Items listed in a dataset
────────

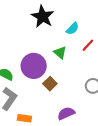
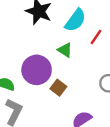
cyan semicircle: (73, 29) -> (75, 20), size x1.5

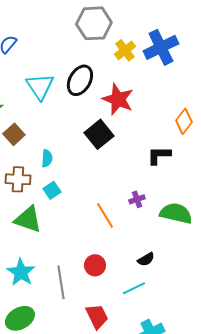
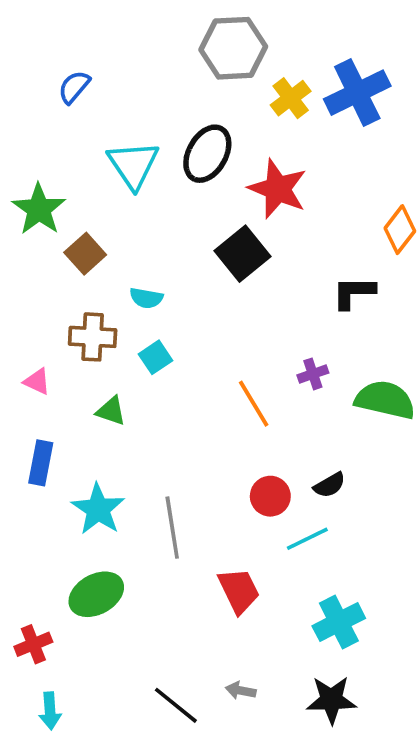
cyan semicircle: (47, 158) -> (146, 298), turned 96
green triangle: (28, 219) -> (111, 411), size x0.6
red circle: (95, 265) -> (270, 496), moved

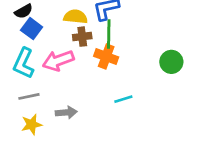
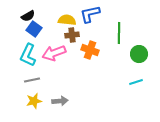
green line: (109, 34) -> (119, 33), moved
cyan line: (123, 99) -> (136, 82), moved
gray arrow: (66, 112) -> (60, 101), moved

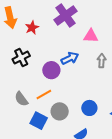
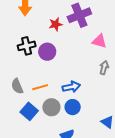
red star: (32, 28) -> (56, 24), moved
blue arrow: (70, 58) -> (71, 87), moved
purple circle: (51, 70) -> (47, 52), moved
blue circle: (89, 108) -> (73, 107), moved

────────

■ **EXERCISE GOAL**
Looking through the records, copy out every line in which the word "semicircle" is found.

■ **YOUR RESPONSE**
cyan semicircle: (73, 29) -> (75, 20), size x1.5
cyan semicircle: (47, 158) -> (146, 298), turned 96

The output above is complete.